── Excerpted records ──

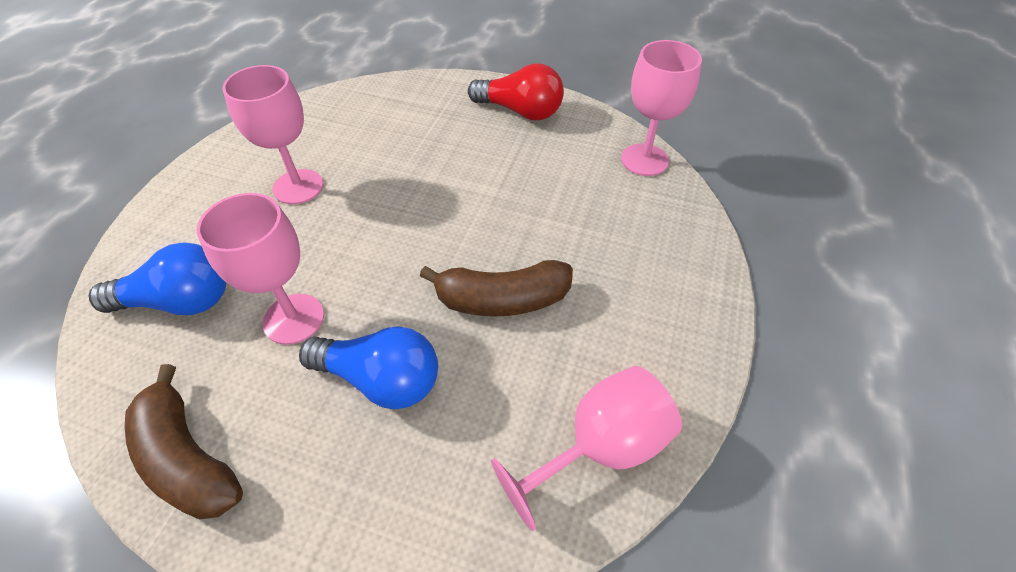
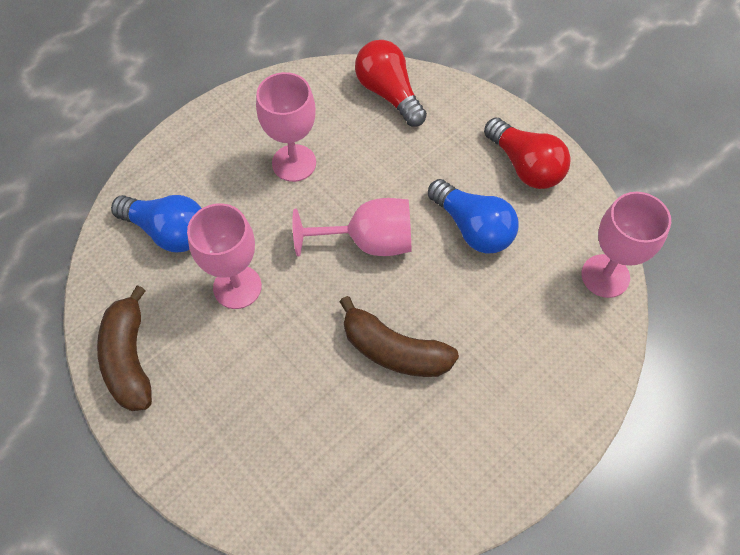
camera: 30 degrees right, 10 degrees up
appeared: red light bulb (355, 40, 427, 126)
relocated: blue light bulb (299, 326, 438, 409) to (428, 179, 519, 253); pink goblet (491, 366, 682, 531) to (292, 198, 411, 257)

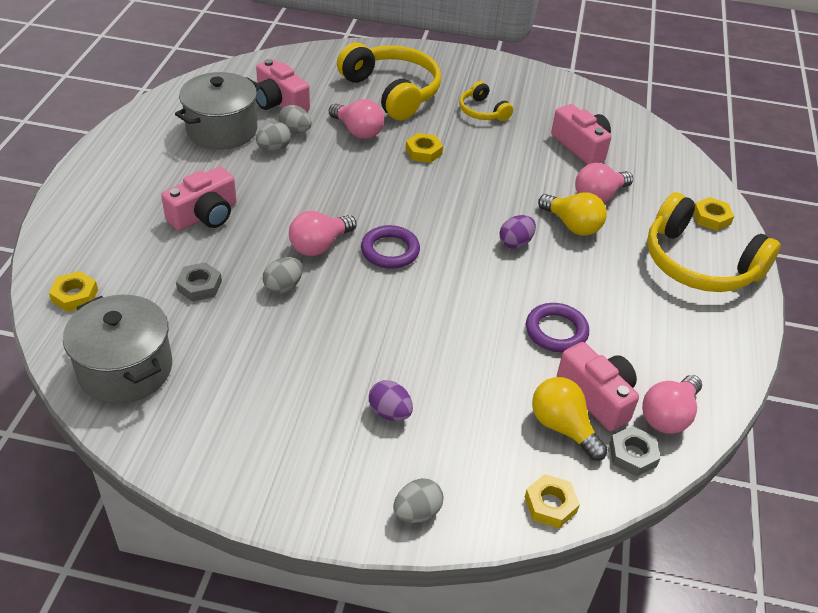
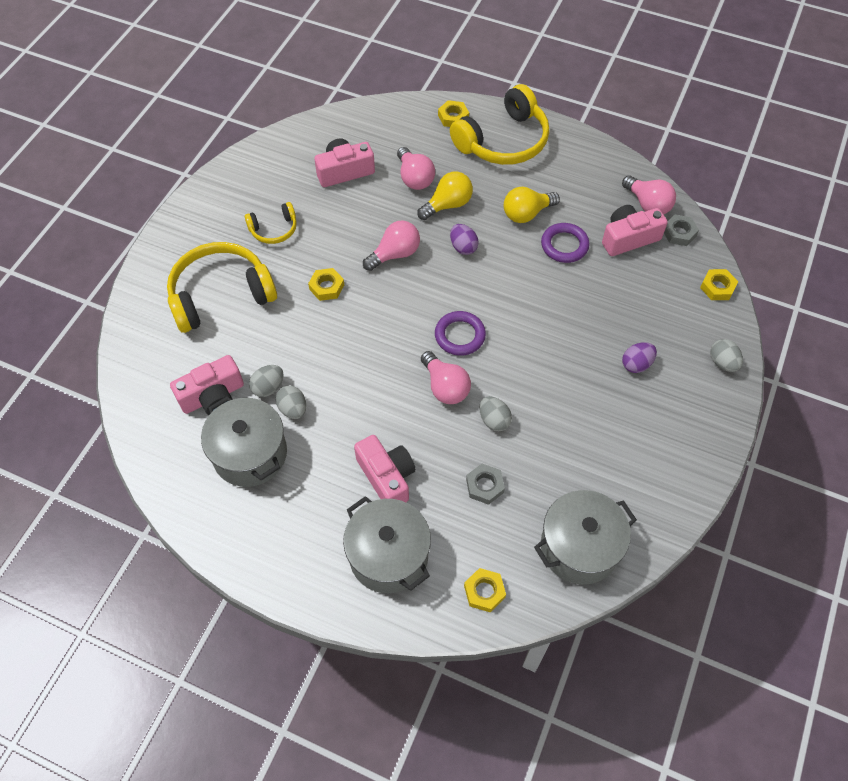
camera: 75 degrees left, 15 degrees up
appeared: grey pot (343, 496, 431, 593)
relocated: pink light bulb (329, 99, 384, 139) to (363, 221, 420, 271); yellow light bulb (532, 377, 608, 461) to (504, 187, 560, 223)

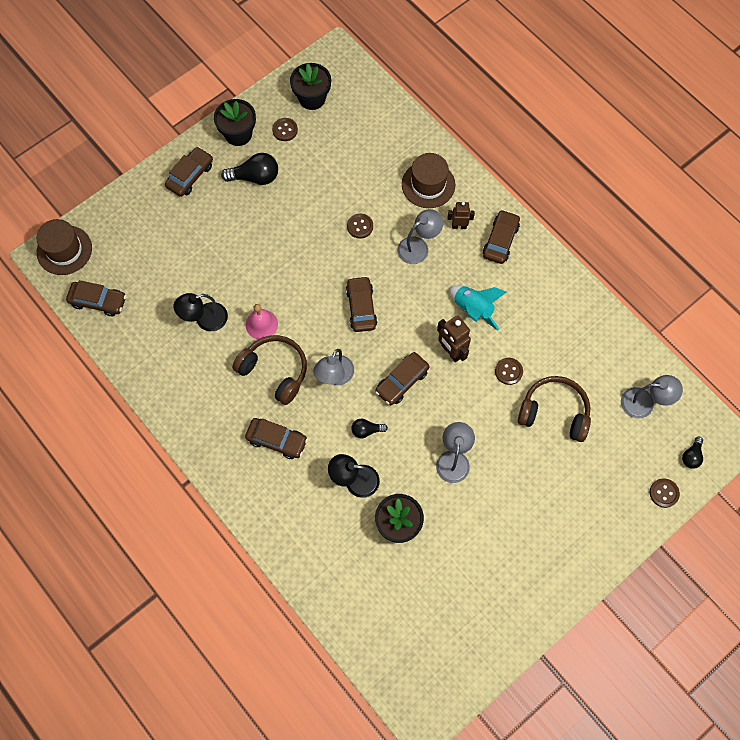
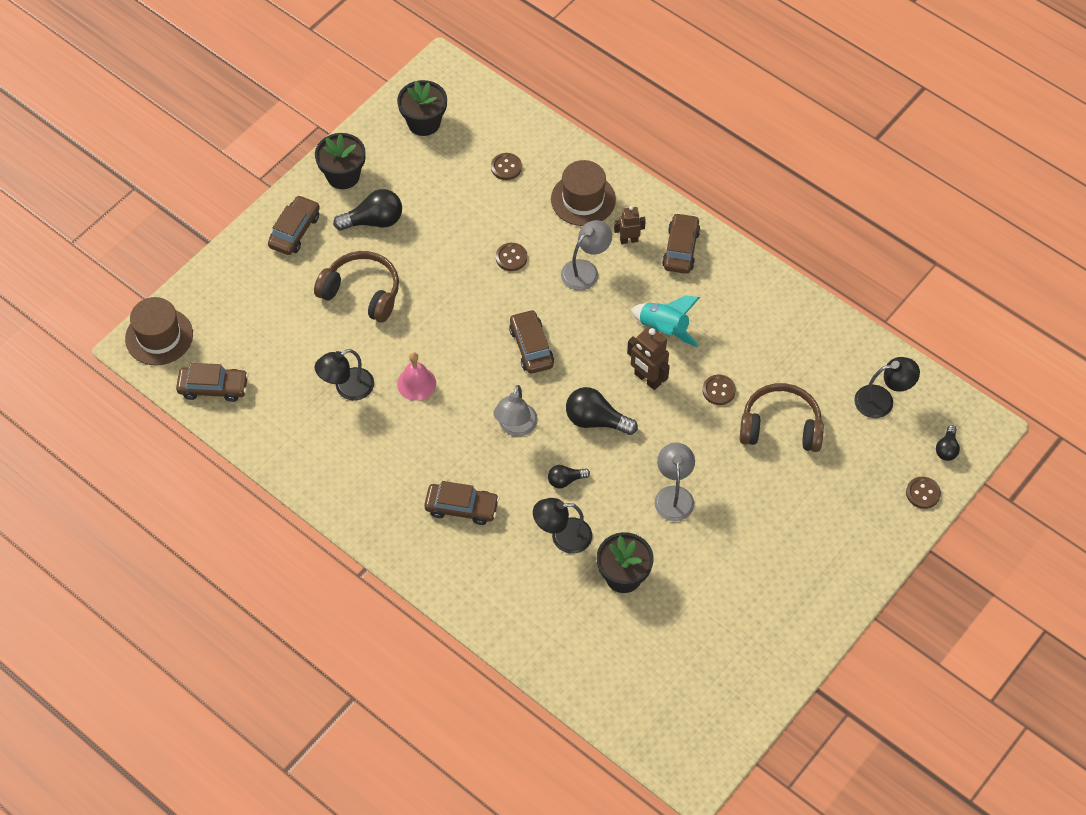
camera: 10 degrees left, 10 degrees down
relocated: brown button (272, 118, 298, 141) to (491, 153, 522, 180); brown headphones (232, 335, 307, 405) to (314, 251, 399, 322)
exchanged: brown car (375, 352, 430, 405) to black light bulb (566, 387, 638, 435)
colour: grey lamp (621, 375, 683, 419) to black lamp (854, 357, 920, 418)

───

» Problem details: Your copy of the listing should match it exactly, apart from the pictures, which are left out.

» Reply:
camera: 30 degrees right, 10 degrees up
appeared: red light bulb (355, 40, 427, 126)
relocated: blue light bulb (299, 326, 438, 409) to (428, 179, 519, 253); pink goblet (491, 366, 682, 531) to (292, 198, 411, 257)

camera: 75 degrees left, 15 degrees up
appeared: grey pot (343, 496, 431, 593)
relocated: pink light bulb (329, 99, 384, 139) to (363, 221, 420, 271); yellow light bulb (532, 377, 608, 461) to (504, 187, 560, 223)

camera: 10 degrees left, 10 degrees down
relocated: brown button (272, 118, 298, 141) to (491, 153, 522, 180); brown headphones (232, 335, 307, 405) to (314, 251, 399, 322)
exchanged: brown car (375, 352, 430, 405) to black light bulb (566, 387, 638, 435)
colour: grey lamp (621, 375, 683, 419) to black lamp (854, 357, 920, 418)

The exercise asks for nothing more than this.